**The request**
Which lines of the entries contain the string "kern"? Pull out every one of them in full, treating uppercase and lowercase as different.

*** Rows ***

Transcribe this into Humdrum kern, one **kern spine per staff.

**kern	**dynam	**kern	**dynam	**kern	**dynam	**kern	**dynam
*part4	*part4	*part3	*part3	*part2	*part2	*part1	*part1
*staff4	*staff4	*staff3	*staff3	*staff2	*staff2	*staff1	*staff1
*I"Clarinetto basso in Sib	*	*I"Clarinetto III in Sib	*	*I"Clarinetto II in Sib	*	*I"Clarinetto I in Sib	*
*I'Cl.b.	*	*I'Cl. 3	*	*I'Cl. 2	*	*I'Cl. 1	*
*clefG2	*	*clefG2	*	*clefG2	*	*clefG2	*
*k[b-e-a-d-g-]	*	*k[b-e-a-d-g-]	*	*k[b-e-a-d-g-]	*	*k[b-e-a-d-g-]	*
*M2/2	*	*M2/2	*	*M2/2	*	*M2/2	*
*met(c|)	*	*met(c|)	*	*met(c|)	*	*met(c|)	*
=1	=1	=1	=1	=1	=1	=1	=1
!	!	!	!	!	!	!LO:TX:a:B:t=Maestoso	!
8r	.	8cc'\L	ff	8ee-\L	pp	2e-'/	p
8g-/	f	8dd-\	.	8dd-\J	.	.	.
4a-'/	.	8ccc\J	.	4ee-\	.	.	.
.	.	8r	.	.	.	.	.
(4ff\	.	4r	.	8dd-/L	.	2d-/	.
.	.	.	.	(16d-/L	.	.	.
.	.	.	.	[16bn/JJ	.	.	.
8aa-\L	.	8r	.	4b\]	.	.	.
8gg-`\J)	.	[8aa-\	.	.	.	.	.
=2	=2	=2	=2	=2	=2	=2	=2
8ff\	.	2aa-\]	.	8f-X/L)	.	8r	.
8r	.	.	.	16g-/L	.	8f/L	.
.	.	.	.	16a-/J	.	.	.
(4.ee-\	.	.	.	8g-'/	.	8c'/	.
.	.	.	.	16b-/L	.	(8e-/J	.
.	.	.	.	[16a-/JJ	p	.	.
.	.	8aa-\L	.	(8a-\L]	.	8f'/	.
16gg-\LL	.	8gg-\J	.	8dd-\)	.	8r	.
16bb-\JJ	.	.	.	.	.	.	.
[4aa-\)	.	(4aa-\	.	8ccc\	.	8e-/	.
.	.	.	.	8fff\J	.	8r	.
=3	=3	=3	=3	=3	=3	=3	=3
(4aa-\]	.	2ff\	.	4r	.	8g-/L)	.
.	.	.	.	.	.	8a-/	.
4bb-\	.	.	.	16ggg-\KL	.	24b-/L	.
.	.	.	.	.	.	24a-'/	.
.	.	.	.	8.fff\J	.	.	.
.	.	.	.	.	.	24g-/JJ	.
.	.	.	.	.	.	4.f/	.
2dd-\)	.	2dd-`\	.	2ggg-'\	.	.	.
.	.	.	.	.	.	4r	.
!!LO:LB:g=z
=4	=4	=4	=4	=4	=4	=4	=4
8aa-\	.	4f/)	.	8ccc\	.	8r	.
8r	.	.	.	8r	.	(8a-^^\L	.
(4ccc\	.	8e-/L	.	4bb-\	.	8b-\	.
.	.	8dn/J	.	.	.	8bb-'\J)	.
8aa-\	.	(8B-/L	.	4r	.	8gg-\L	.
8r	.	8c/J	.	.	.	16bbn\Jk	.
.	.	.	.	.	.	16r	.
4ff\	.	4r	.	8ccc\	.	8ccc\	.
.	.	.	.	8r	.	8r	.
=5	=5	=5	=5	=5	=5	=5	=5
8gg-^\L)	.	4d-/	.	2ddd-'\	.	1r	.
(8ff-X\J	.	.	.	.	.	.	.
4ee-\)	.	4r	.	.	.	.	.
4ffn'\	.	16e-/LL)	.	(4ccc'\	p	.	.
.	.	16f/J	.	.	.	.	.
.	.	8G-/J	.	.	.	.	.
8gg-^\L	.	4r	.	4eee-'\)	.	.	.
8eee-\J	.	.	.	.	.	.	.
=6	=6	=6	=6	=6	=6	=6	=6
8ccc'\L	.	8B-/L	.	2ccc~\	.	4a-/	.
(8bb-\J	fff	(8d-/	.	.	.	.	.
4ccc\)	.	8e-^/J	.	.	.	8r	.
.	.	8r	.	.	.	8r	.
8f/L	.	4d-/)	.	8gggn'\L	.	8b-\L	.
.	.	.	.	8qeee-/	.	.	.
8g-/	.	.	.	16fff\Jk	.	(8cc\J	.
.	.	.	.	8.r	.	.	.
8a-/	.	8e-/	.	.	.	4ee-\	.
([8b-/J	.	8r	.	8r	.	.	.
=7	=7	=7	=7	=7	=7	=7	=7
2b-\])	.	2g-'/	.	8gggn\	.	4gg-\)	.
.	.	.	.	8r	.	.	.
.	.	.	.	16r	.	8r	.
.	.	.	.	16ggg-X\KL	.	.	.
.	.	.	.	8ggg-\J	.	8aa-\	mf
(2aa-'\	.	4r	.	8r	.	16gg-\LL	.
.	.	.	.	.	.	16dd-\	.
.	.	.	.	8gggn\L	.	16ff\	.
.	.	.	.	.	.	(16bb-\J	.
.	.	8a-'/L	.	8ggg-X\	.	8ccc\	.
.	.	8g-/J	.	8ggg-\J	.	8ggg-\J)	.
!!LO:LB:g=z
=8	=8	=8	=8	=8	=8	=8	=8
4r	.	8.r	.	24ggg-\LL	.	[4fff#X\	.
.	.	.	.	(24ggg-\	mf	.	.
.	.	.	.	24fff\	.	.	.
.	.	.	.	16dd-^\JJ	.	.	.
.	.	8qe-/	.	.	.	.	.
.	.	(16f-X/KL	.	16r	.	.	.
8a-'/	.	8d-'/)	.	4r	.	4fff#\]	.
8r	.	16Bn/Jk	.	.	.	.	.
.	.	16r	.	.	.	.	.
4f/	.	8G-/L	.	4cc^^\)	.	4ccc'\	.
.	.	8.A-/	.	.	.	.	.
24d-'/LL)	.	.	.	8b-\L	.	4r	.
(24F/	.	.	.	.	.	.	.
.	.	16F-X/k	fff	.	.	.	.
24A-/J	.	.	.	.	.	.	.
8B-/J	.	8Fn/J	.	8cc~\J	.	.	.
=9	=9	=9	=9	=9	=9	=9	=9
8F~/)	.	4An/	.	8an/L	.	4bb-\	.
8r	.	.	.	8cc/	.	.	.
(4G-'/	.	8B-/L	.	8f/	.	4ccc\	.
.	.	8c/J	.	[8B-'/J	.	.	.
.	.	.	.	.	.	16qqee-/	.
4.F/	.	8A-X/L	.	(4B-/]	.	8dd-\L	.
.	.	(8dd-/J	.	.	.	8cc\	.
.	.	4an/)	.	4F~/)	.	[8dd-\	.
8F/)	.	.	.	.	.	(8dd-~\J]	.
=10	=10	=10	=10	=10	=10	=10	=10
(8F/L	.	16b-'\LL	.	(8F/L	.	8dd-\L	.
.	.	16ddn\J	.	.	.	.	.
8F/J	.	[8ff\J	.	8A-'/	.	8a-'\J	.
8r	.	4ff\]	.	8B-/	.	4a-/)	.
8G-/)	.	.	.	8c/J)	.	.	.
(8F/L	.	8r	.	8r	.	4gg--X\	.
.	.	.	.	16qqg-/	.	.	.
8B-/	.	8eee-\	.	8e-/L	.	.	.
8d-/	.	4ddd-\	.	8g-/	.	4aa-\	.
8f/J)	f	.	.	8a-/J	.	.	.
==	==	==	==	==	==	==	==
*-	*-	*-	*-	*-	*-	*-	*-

***

**Final result**
Transcribe this into Humdrum kern, one **kern spine per staff.
**kern	**dynam	**kern	**dynam	**kern	**dynam	**kern	**dynam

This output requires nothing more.